#### [What is required]
Every entry should be returned exactly. Omit none of them.

++++

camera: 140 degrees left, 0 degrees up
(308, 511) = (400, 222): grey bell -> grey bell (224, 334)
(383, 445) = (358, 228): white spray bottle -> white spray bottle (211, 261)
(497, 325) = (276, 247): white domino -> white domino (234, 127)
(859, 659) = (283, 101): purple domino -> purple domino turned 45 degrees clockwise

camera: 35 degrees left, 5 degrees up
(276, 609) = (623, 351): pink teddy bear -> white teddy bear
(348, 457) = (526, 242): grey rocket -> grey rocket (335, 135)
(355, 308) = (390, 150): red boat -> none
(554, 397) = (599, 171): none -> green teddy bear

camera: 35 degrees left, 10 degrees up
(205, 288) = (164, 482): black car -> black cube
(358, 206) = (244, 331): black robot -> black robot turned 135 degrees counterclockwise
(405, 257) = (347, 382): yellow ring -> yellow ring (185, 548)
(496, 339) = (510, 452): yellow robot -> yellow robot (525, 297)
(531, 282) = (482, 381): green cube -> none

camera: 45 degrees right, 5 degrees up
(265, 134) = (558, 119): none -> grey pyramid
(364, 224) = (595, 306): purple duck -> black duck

++++

#### [Output]
camera: 140 degrees left, 0 degrees up
(308, 511) = (400, 222): grey bell -> grey bell (224, 334)
(383, 445) = (358, 228): white spray bottle -> white spray bottle (211, 261)
(497, 325) = (276, 247): white domino -> white domino (234, 127)
(859, 659) = (283, 101): purple domino -> purple domino turned 45 degrees clockwise

camera: 35 degrees left, 5 degrees up
(276, 609) = (623, 351): pink teddy bear -> white teddy bear
(348, 457) = (526, 242): grey rocket -> grey rocket (335, 135)
(355, 308) = (390, 150): red boat -> none
(554, 397) = (599, 171): none -> green teddy bear

camera: 35 degrees left, 10 degrees up
(205, 288) = (164, 482): black car -> black cube
(358, 206) = (244, 331): black robot -> black robot turned 135 degrees counterclockwise
(405, 257) = (347, 382): yellow ring -> yellow ring (185, 548)
(496, 339) = (510, 452): yellow robot -> yellow robot (525, 297)
(531, 282) = (482, 381): green cube -> none

camera: 45 degrees right, 5 degrees up
(265, 134) = (558, 119): none -> grey pyramid
(364, 224) = (595, 306): purple duck -> black duck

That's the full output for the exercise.